Take the data below and extract the lines from the one with "D201: schottky (A" to the one with "J1 pin 3: N005 -> N004", inclusive, exactly as written.

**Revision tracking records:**
• • •

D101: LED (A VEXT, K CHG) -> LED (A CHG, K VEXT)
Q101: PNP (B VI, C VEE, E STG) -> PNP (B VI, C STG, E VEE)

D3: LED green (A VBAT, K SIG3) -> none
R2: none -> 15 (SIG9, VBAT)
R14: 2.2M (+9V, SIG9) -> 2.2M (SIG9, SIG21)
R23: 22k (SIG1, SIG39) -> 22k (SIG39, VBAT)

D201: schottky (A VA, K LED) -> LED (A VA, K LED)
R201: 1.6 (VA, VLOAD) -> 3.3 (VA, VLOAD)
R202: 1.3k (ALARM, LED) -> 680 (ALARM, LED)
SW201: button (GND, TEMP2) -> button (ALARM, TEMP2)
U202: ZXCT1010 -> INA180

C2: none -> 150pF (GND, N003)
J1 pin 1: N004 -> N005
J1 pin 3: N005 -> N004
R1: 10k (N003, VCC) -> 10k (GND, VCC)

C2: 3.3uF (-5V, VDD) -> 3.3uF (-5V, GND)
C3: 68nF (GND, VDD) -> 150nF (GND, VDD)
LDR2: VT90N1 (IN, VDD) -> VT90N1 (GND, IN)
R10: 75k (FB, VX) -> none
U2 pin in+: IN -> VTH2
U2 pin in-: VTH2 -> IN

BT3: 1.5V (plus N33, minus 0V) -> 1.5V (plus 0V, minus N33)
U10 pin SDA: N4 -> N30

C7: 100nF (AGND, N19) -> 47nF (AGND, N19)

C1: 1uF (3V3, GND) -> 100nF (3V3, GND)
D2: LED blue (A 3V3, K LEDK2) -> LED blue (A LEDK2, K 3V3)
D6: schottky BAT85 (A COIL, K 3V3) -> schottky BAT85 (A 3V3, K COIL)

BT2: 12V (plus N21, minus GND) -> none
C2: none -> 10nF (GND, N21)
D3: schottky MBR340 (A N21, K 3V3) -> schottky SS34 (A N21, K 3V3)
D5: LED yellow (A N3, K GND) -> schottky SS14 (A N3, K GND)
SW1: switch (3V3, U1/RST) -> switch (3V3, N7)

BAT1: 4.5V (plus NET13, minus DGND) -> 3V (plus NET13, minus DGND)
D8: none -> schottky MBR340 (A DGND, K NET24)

• • •

**RESULT:**
D201: schottky (A VA, K LED) -> LED (A VA, K LED)
R201: 1.6 (VA, VLOAD) -> 3.3 (VA, VLOAD)
R202: 1.3k (ALARM, LED) -> 680 (ALARM, LED)
SW201: button (GND, TEMP2) -> button (ALARM, TEMP2)
U202: ZXCT1010 -> INA180

C2: none -> 150pF (GND, N003)
J1 pin 1: N004 -> N005
J1 pin 3: N005 -> N004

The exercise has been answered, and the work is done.